◆ RECORDED INFORMATION
·····

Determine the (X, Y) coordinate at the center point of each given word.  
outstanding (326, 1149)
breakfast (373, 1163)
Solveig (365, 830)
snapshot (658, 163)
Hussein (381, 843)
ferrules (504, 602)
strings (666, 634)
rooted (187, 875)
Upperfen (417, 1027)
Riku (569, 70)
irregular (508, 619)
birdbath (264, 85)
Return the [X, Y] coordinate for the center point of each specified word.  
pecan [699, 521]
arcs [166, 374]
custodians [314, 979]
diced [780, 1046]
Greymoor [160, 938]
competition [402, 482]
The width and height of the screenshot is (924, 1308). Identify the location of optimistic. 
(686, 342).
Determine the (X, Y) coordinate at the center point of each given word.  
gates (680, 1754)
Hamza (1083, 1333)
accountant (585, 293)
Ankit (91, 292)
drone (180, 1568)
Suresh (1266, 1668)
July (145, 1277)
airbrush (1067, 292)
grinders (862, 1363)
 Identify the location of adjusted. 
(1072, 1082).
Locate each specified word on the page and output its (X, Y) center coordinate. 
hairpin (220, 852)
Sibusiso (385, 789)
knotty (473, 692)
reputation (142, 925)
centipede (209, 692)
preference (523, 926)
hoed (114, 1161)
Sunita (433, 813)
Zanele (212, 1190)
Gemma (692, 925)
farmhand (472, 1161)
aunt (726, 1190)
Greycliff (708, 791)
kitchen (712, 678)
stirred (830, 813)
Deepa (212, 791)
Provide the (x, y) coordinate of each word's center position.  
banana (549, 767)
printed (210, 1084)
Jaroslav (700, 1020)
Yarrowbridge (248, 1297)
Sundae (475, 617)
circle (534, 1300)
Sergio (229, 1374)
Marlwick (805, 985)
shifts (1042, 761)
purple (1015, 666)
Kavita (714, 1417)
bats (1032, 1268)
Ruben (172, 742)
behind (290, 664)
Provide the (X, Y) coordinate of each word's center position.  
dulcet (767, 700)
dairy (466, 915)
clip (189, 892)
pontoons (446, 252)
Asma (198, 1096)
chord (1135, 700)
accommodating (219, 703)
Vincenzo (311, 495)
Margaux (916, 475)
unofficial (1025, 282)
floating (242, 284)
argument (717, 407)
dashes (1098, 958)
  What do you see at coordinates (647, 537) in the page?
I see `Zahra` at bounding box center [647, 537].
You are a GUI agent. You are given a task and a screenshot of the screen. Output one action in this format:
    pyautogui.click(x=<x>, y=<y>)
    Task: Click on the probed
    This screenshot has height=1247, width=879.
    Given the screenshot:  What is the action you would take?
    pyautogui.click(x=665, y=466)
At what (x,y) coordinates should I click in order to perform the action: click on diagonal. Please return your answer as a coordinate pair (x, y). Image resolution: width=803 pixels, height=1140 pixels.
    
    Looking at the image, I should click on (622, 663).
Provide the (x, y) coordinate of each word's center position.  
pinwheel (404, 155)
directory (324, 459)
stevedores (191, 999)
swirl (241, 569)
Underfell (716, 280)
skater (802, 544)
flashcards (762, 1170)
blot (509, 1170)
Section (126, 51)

·····

◆ BRIEF
Please gather every line from the items above that contains the word "each", and list those lines.

◆ PROBLEM SOLUTION
Determine the (X, Y) coordinate at the center point of each given word.  
Return the [X, Y] coordinate for the center point of each specified word.  
Determine the (X, Y) coordinate at the center point of each given word.  
Locate each specified word on the page and output its (X, Y) center coordinate. 
Provide the (x, y) coordinate of each word's center position.  
Provide the (X, Y) coordinate of each word's center position.  
Provide the (x, y) coordinate of each word's center position.  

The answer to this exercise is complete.